# PROBLEM
From the first line to the last, return the data exactly, with no pictures.

# RECORDS TO USE
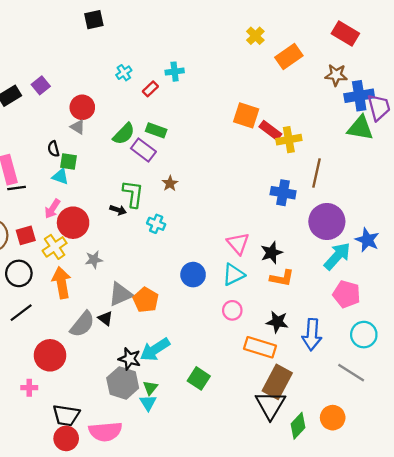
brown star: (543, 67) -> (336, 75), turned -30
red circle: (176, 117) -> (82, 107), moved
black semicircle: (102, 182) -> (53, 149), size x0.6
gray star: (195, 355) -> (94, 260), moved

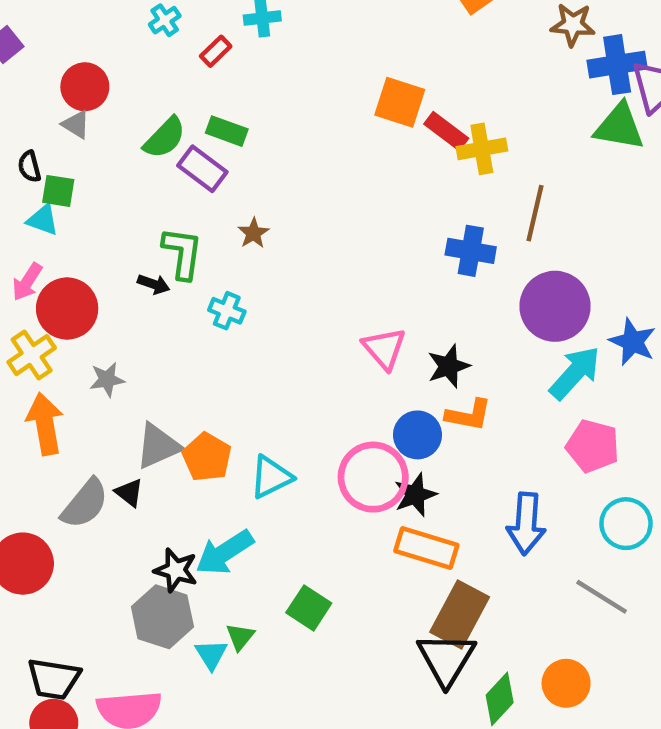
blue circle: (193, 275) -> (418, 435), moved
cyan triangle: (233, 275) -> (271, 477), moved
pink circle: (232, 310) -> (373, 477), size x1.8
black star: (277, 322) -> (415, 495), moved, turned -30
green triangle: (150, 388) -> (240, 637), moved

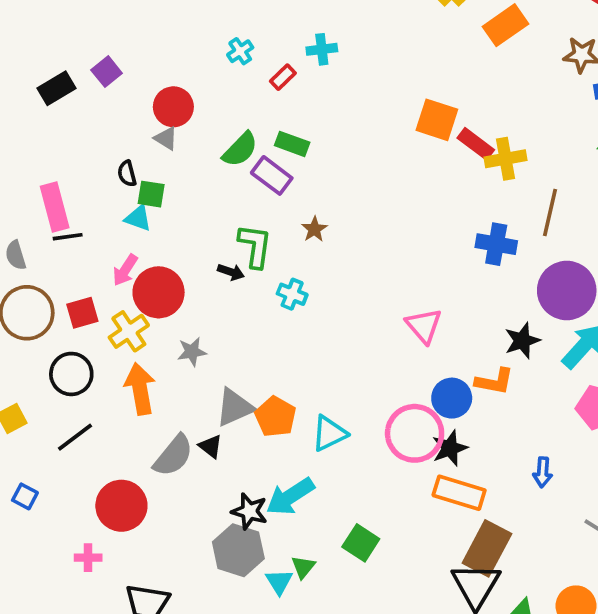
black star: (449, 366) -> (522, 341), moved
blue arrow: (526, 524) -> (543, 472), size x0.6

# OUTPUT FOR THIS TASK
brown star: (543, 67) -> (336, 75), turned -30
red circle: (176, 117) -> (82, 107), moved
black semicircle: (102, 182) -> (53, 149), size x0.6
gray star: (195, 355) -> (94, 260), moved

blue circle: (193, 275) -> (418, 435), moved
cyan triangle: (233, 275) -> (271, 477), moved
pink circle: (232, 310) -> (373, 477), size x1.8
black star: (277, 322) -> (415, 495), moved, turned -30
green triangle: (150, 388) -> (240, 637), moved

black star: (449, 366) -> (522, 341), moved
blue arrow: (526, 524) -> (543, 472), size x0.6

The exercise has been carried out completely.